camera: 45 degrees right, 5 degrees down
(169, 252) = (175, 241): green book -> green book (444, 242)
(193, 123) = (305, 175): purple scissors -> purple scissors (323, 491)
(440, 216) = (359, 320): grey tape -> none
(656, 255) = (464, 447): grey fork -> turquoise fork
* * *
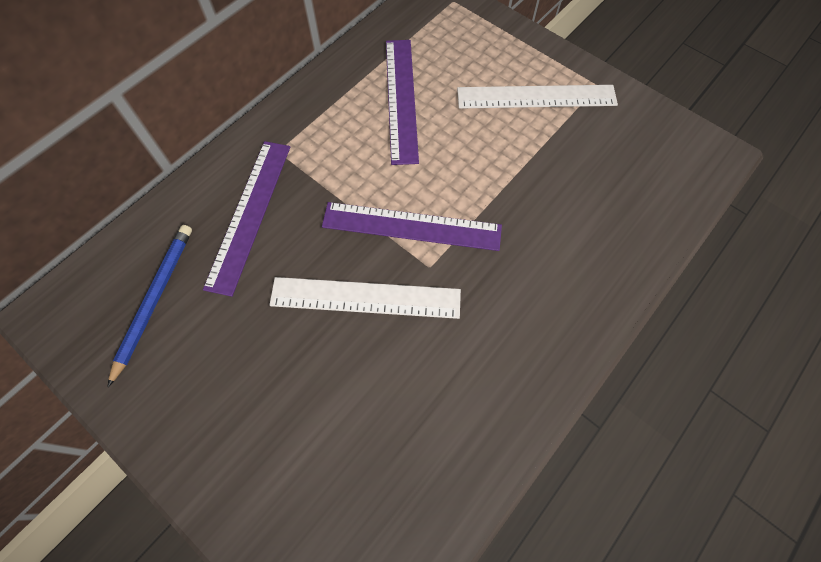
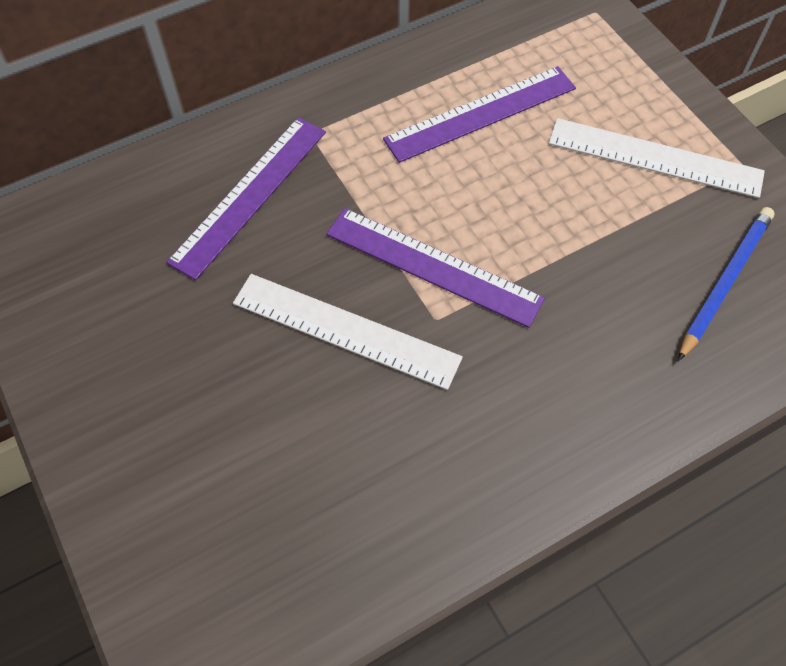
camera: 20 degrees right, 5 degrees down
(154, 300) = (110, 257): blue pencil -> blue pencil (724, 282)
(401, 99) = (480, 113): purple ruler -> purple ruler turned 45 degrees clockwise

### TASK DESCRIPTION
Above is a listing; print exactly its lines from the one with "camera: 45 degrees right, 5 degrees down" through the one with "(656, 255) = (464, 447): grey", and no other lines.

### EXPECTED OUTPUT
camera: 45 degrees right, 5 degrees down
(169, 252) = (175, 241): green book -> green book (444, 242)
(193, 123) = (305, 175): purple scissors -> purple scissors (323, 491)
(440, 216) = (359, 320): grey tape -> none
(656, 255) = (464, 447): grey fork -> turquoise fork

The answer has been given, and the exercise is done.